## Object matching data
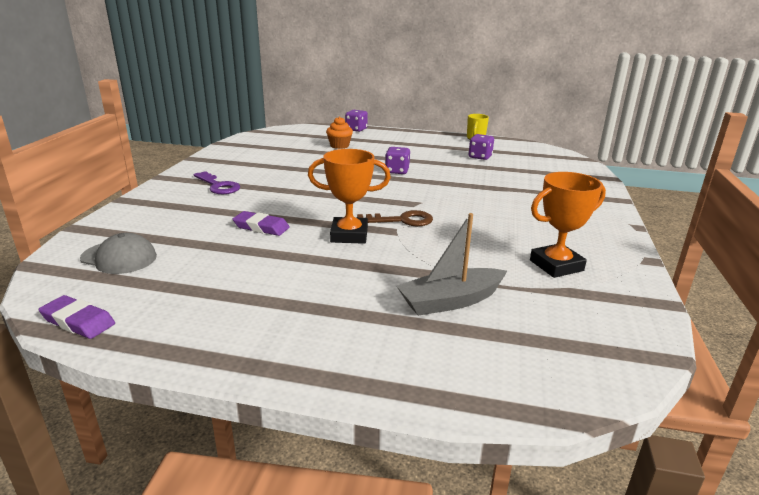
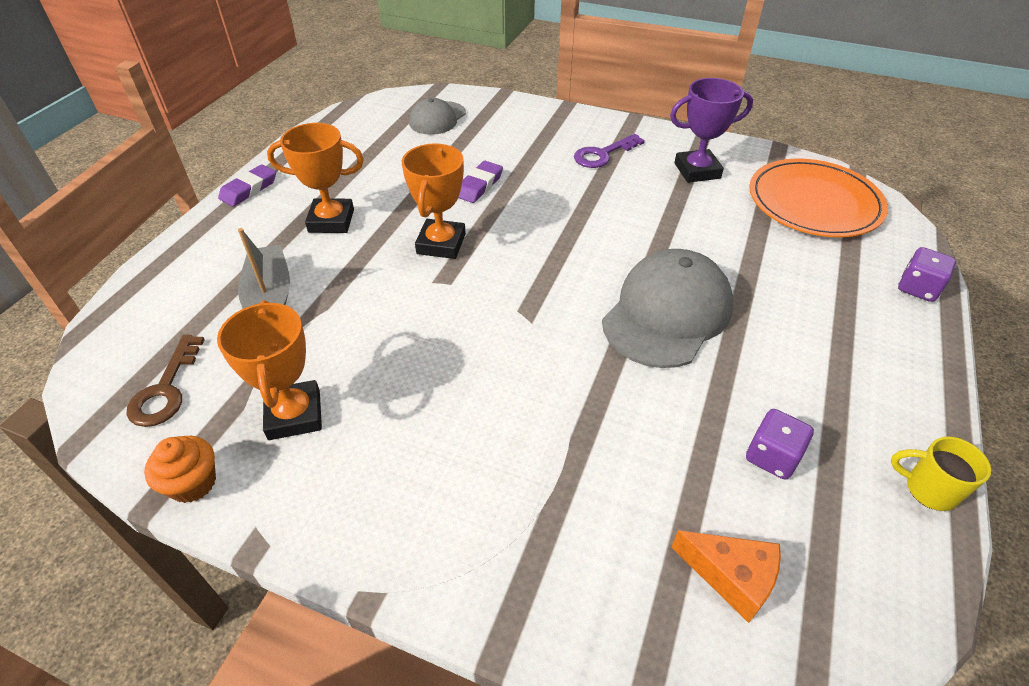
camera: 100 degrees right, 20 degrees up
(78, 321) = (346, 116): purple eraser -> purple eraser (249, 189)
(247, 161) = (697, 171): none -> purple trophy
(284, 140) = (814, 202): none -> orange plate
(324, 290) = (331, 221): none -> orange trophy
(339, 146) = (796, 259): orange cupcake -> orange cupcake (193, 483)
(397, 171) = (667, 313): purple dice -> grey cap
(401, 220) = (471, 291): brown key -> brown key (166, 389)
(544, 165) = (731, 577): none -> orange cheese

## TASK PROMPT
Only lines that contain the string "trophy" count; pick each one out of the records and copy it.

## ANSWER SECTION
(247, 161) = (697, 171): none -> purple trophy
(324, 290) = (331, 221): none -> orange trophy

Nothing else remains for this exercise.